#### Work request
Could each entry below be printed again exactly as given?

Records excerpted from a collection:
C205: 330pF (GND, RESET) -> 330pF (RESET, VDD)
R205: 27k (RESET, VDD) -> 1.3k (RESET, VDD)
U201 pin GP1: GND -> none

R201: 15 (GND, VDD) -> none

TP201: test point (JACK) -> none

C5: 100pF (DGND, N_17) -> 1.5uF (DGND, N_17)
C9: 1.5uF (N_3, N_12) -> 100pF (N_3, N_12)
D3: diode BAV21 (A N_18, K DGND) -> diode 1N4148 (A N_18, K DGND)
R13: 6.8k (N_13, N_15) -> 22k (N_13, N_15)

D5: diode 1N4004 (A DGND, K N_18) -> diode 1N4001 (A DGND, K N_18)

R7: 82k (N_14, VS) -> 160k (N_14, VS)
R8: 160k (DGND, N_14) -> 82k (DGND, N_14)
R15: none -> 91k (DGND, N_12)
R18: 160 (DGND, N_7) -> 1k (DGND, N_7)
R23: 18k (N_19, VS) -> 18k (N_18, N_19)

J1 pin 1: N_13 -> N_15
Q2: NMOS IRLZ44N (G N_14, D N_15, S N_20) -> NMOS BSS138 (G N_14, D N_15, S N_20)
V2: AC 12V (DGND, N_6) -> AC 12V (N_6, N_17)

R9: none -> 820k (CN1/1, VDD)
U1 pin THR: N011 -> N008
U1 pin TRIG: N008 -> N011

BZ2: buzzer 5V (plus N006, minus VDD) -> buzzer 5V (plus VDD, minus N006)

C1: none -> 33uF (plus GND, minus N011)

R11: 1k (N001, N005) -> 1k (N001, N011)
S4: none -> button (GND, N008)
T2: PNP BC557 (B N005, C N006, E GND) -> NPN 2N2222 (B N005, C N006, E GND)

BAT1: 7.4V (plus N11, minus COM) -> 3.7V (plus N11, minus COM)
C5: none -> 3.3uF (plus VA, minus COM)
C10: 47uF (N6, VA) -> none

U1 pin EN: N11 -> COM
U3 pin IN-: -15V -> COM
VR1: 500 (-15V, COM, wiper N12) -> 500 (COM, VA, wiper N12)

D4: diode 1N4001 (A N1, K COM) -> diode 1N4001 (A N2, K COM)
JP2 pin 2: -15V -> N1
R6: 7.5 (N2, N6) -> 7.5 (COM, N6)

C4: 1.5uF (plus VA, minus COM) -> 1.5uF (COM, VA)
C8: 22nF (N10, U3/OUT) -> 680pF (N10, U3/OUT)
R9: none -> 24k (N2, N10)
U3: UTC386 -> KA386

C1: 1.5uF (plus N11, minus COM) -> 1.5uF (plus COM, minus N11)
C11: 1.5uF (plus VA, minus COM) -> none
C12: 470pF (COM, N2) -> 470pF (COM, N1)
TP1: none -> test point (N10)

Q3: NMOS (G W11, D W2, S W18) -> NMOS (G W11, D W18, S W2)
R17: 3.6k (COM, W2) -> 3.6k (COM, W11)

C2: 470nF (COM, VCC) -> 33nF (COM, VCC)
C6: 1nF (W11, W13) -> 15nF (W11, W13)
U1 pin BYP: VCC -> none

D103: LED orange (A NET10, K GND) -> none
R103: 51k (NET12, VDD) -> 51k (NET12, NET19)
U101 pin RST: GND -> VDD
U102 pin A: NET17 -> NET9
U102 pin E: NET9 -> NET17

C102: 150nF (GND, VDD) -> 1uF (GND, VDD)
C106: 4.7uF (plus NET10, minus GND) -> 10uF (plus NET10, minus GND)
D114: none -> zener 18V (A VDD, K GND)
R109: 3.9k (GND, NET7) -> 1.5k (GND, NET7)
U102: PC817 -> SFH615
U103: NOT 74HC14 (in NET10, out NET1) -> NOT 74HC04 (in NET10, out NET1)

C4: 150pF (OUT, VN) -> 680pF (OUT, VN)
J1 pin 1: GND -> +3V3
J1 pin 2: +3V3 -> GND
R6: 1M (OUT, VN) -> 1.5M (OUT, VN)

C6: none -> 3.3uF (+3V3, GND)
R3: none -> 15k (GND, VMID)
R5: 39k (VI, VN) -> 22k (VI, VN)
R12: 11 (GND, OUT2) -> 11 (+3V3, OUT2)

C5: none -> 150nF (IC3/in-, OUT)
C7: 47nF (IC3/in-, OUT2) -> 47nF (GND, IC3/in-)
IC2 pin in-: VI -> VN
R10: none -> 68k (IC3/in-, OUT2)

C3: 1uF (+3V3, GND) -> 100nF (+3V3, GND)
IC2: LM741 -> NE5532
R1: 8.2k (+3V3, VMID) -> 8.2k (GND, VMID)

#### Completed task
C205: 330pF (GND, RESET) -> 330pF (RESET, VDD)
R205: 27k (RESET, VDD) -> 1.3k (RESET, VDD)
U201 pin GP1: GND -> none

R201: 15 (GND, VDD) -> none

TP201: test point (JACK) -> none

C5: 100pF (DGND, N_17) -> 1.5uF (DGND, N_17)
C9: 1.5uF (N_3, N_12) -> 100pF (N_3, N_12)
D3: diode BAV21 (A N_18, K DGND) -> diode 1N4148 (A N_18, K DGND)
R13: 6.8k (N_13, N_15) -> 22k (N_13, N_15)

D5: diode 1N4004 (A DGND, K N_18) -> diode 1N4001 (A DGND, K N_18)

R7: 82k (N_14, VS) -> 160k (N_14, VS)
R8: 160k (DGND, N_14) -> 82k (DGND, N_14)
R15: none -> 91k (DGND, N_12)
R18: 160 (DGND, N_7) -> 1k (DGND, N_7)
R23: 18k (N_19, VS) -> 18k (N_18, N_19)

J1 pin 1: N_13 -> N_15
Q2: NMOS IRLZ44N (G N_14, D N_15, S N_20) -> NMOS BSS138 (G N_14, D N_15, S N_20)
V2: AC 12V (DGND, N_6) -> AC 12V (N_6, N_17)

R9: none -> 820k (CN1/1, VDD)
U1 pin THR: N011 -> N008
U1 pin TRIG: N008 -> N011

BZ2: buzzer 5V (plus N006, minus VDD) -> buzzer 5V (plus VDD, minus N006)

C1: none -> 33uF (plus GND, minus N011)

R11: 1k (N001, N005) -> 1k (N001, N011)
S4: none -> button (GND, N008)
T2: PNP BC557 (B N005, C N006, E GND) -> NPN 2N2222 (B N005, C N006, E GND)

BAT1: 7.4V (plus N11, minus COM) -> 3.7V (plus N11, minus COM)
C5: none -> 3.3uF (plus VA, minus COM)
C10: 47uF (N6, VA) -> none

U1 pin EN: N11 -> COM
U3 pin IN-: -15V -> COM
VR1: 500 (-15V, COM, wiper N12) -> 500 (COM, VA, wiper N12)

D4: diode 1N4001 (A N1, K COM) -> diode 1N4001 (A N2, K COM)
JP2 pin 2: -15V -> N1
R6: 7.5 (N2, N6) -> 7.5 (COM, N6)

C4: 1.5uF (plus VA, minus COM) -> 1.5uF (COM, VA)
C8: 22nF (N10, U3/OUT) -> 680pF (N10, U3/OUT)
R9: none -> 24k (N2, N10)
U3: UTC386 -> KA386

C1: 1.5uF (plus N11, minus COM) -> 1.5uF (plus COM, minus N11)
C11: 1.5uF (plus VA, minus COM) -> none
C12: 470pF (COM, N2) -> 470pF (COM, N1)
TP1: none -> test point (N10)

Q3: NMOS (G W11, D W2, S W18) -> NMOS (G W11, D W18, S W2)
R17: 3.6k (COM, W2) -> 3.6k (COM, W11)

C2: 470nF (COM, VCC) -> 33nF (COM, VCC)
C6: 1nF (W11, W13) -> 15nF (W11, W13)
U1 pin BYP: VCC -> none

D103: LED orange (A NET10, K GND) -> none
R103: 51k (NET12, VDD) -> 51k (NET12, NET19)
U101 pin RST: GND -> VDD
U102 pin A: NET17 -> NET9
U102 pin E: NET9 -> NET17

C102: 150nF (GND, VDD) -> 1uF (GND, VDD)
C106: 4.7uF (plus NET10, minus GND) -> 10uF (plus NET10, minus GND)
D114: none -> zener 18V (A VDD, K GND)
R109: 3.9k (GND, NET7) -> 1.5k (GND, NET7)
U102: PC817 -> SFH615
U103: NOT 74HC14 (in NET10, out NET1) -> NOT 74HC04 (in NET10, out NET1)

C4: 150pF (OUT, VN) -> 680pF (OUT, VN)
J1 pin 1: GND -> +3V3
J1 pin 2: +3V3 -> GND
R6: 1M (OUT, VN) -> 1.5M (OUT, VN)

C6: none -> 3.3uF (+3V3, GND)
R3: none -> 15k (GND, VMID)
R5: 39k (VI, VN) -> 22k (VI, VN)
R12: 11 (GND, OUT2) -> 11 (+3V3, OUT2)

C5: none -> 150nF (IC3/in-, OUT)
C7: 47nF (IC3/in-, OUT2) -> 47nF (GND, IC3/in-)
IC2 pin in-: VI -> VN
R10: none -> 68k (IC3/in-, OUT2)

C3: 1uF (+3V3, GND) -> 100nF (+3V3, GND)
IC2: LM741 -> NE5532
R1: 8.2k (+3V3, VMID) -> 8.2k (GND, VMID)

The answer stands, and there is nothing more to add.